[Opening EXTRACTED INFORMATION section]

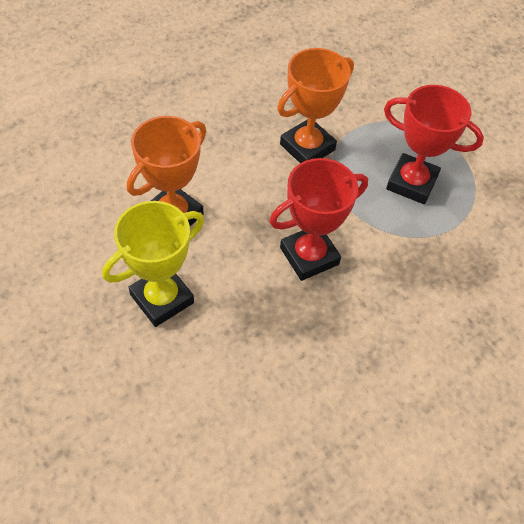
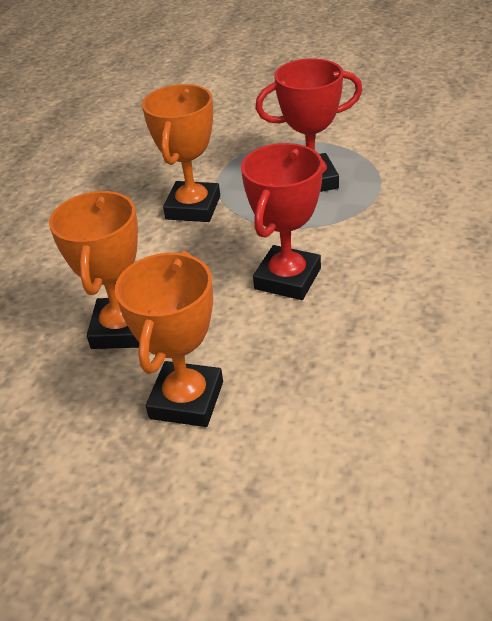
camera: 30 degrees left, 15 degrees down
(162, 298) = (186, 400): yellow trophy -> orange trophy

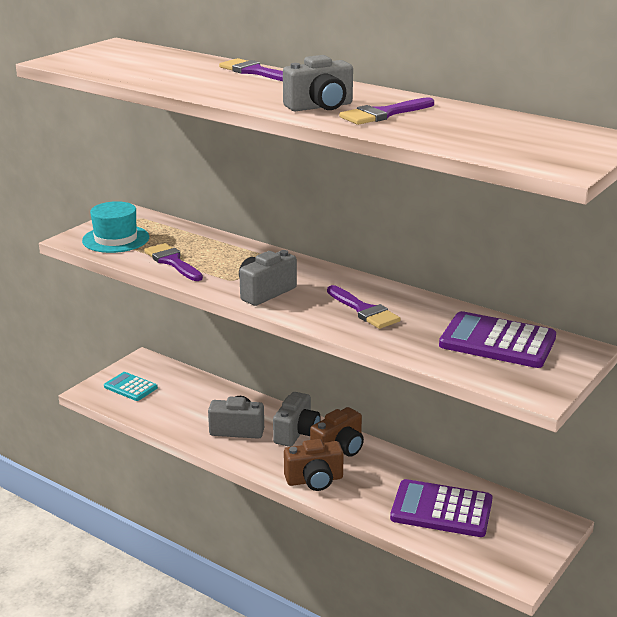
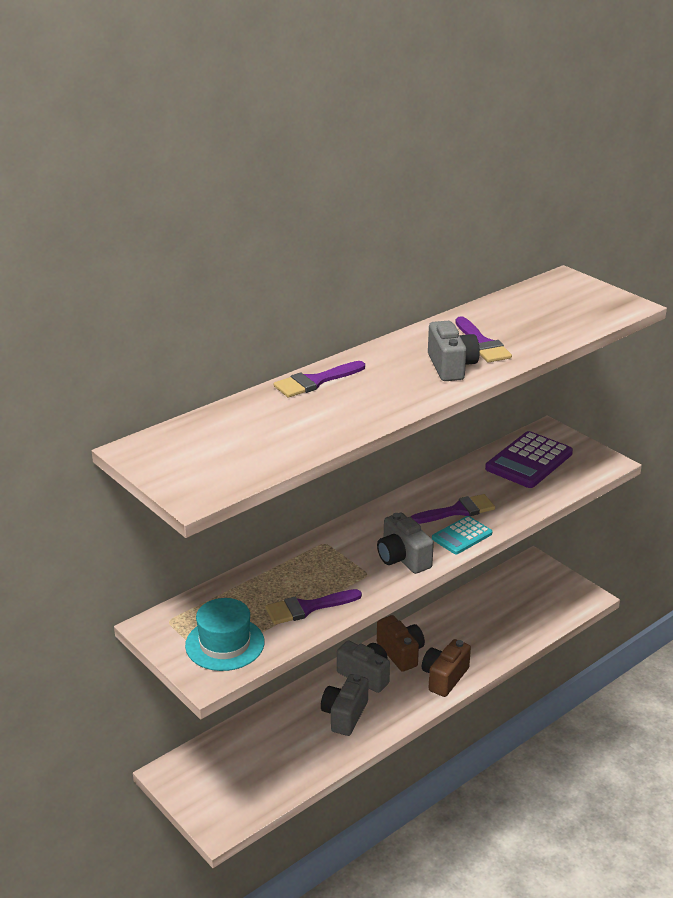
camera: 75 degrees left, 5 degrees up
(130, 387) = (225, 790): turquoise calculator -> turquoise calculator (461, 536)
(314, 480) = (444, 677): brown camera -> brown camera turned 150 degrees counterclockwise
(441, 509) = (503, 614): purple calculator -> none

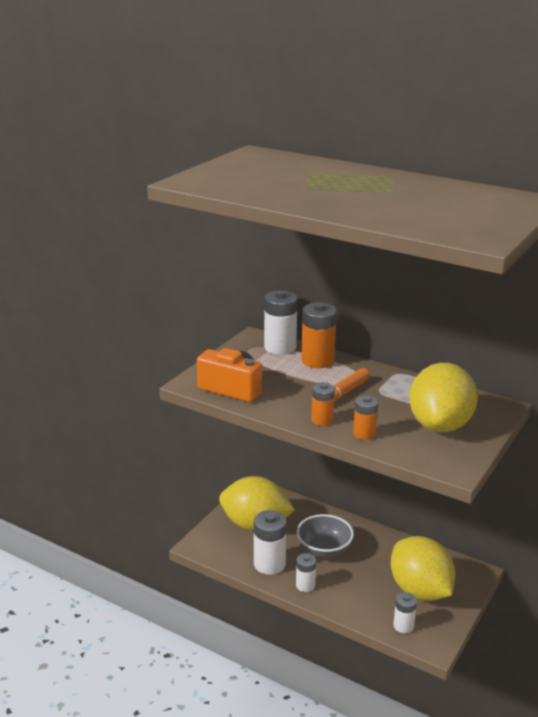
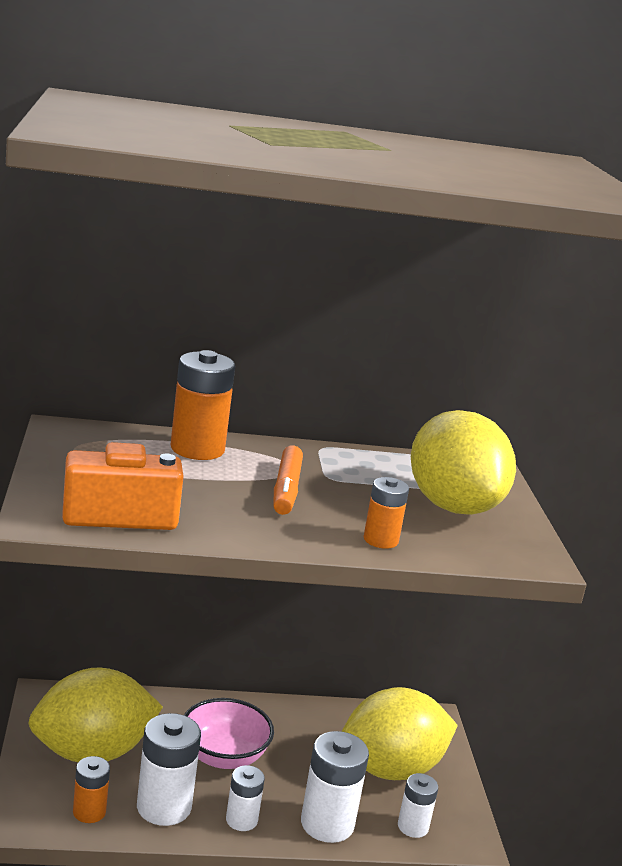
camera: 40 degrees left, 5 degrees down
(280, 347) = (120, 438): white battery -> white battery (327, 824)
(322, 420) = (304, 533): orange battery -> orange battery (89, 812)
(324, 550) = (223, 756): grey bowl -> pink bowl
(420, 590) = (391, 769): yellow lemon -> yellow lemon turned 45 degrees counterclockwise

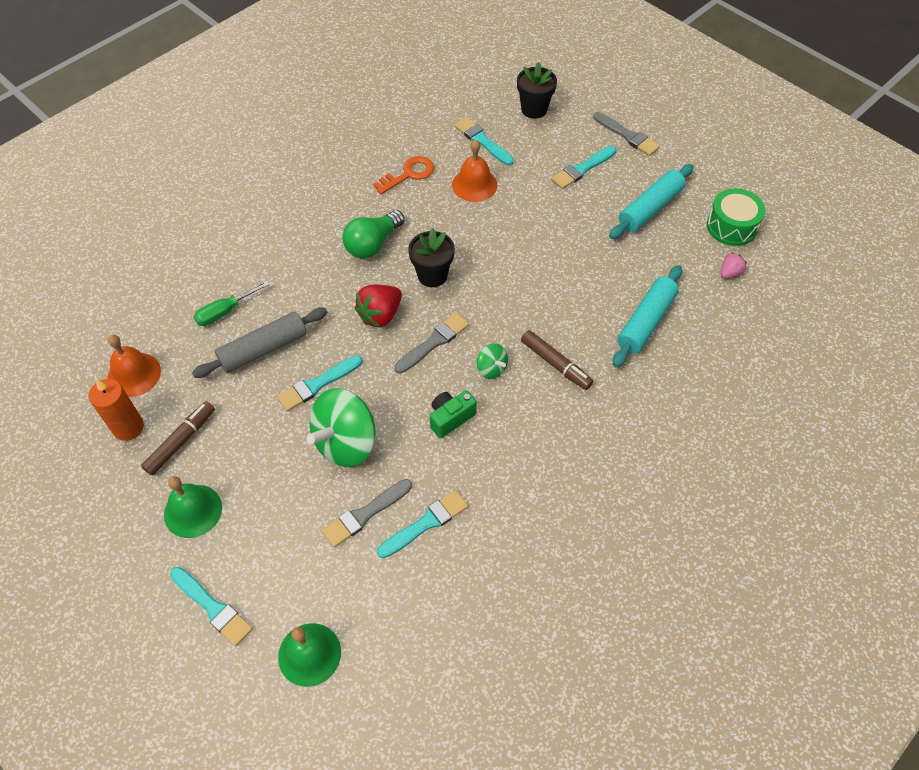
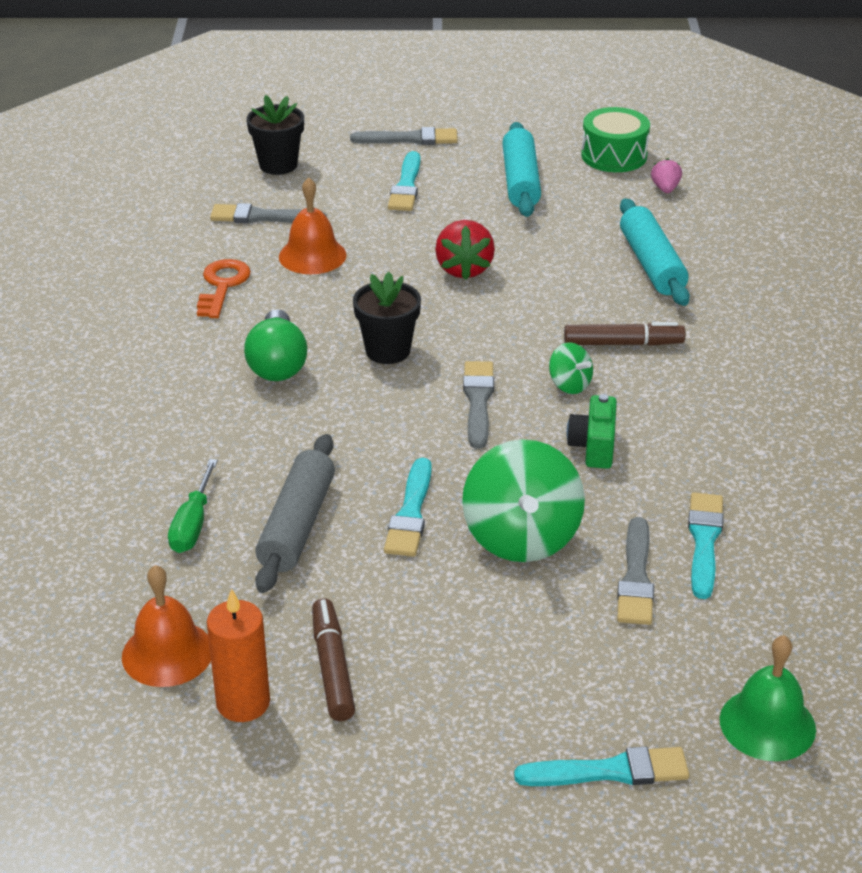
camera: 45 degrees left, 20 degrees down
(193, 511) = (449, 713): green bell -> none
(380, 315) = (384, 415): red strawberry -> red strawberry (464, 269)
(482, 141) = (262, 217): turquoise brush -> grey brush
(491, 369) = (569, 385): green spinning top -> green spinning top turned 45 degrees clockwise

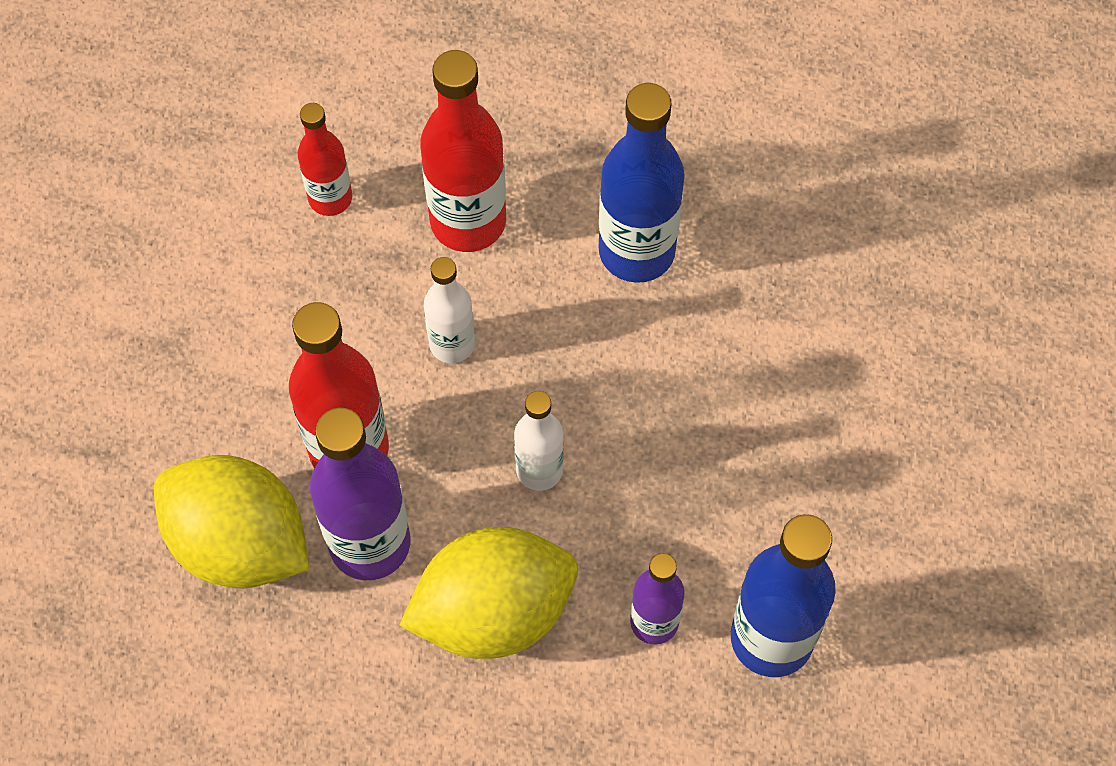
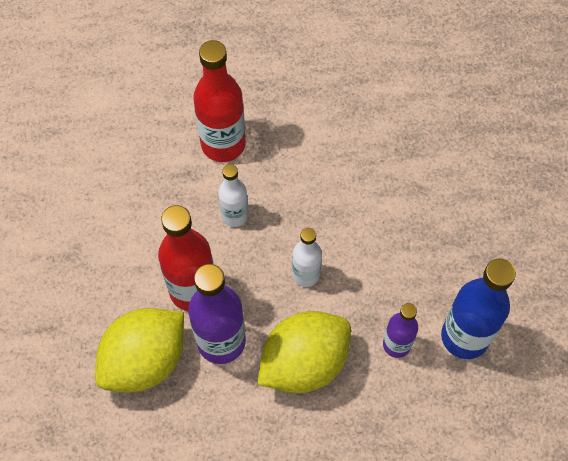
camera: 15 degrees left, 0 degrees up
(239, 542) = (145, 360): yellow lemon -> yellow lemon turned 60 degrees counterclockwise
(330, 198) = (140, 149): red bottle -> none
(636, 251) = (323, 138): blue bottle -> none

[Closing EXTRACTED INFORMATION section]

WHAT NEEDS TO BE DONE: Print the records above exactly, minus pictures.

ANSWER TO THIS EXERCISE:
camera: 30 degrees left, 15 degrees down
(162, 298) = (186, 400): yellow trophy -> orange trophy

camera: 75 degrees left, 5 degrees up
(130, 387) = (225, 790): turquoise calculator -> turquoise calculator (461, 536)
(314, 480) = (444, 677): brown camera -> brown camera turned 150 degrees counterclockwise
(441, 509) = (503, 614): purple calculator -> none

camera: 40 degrees left, 5 degrees down
(280, 347) = (120, 438): white battery -> white battery (327, 824)
(322, 420) = (304, 533): orange battery -> orange battery (89, 812)
(324, 550) = (223, 756): grey bowl -> pink bowl
(420, 590) = (391, 769): yellow lemon -> yellow lemon turned 45 degrees counterclockwise

camera: 45 degrees left, 20 degrees down
(193, 511) = (449, 713): green bell -> none
(380, 315) = (384, 415): red strawberry -> red strawberry (464, 269)
(482, 141) = (262, 217): turquoise brush -> grey brush
(491, 369) = (569, 385): green spinning top -> green spinning top turned 45 degrees clockwise

camera: 15 degrees left, 0 degrees up
(239, 542) = (145, 360): yellow lemon -> yellow lemon turned 60 degrees counterclockwise
(330, 198) = (140, 149): red bottle -> none
(636, 251) = (323, 138): blue bottle -> none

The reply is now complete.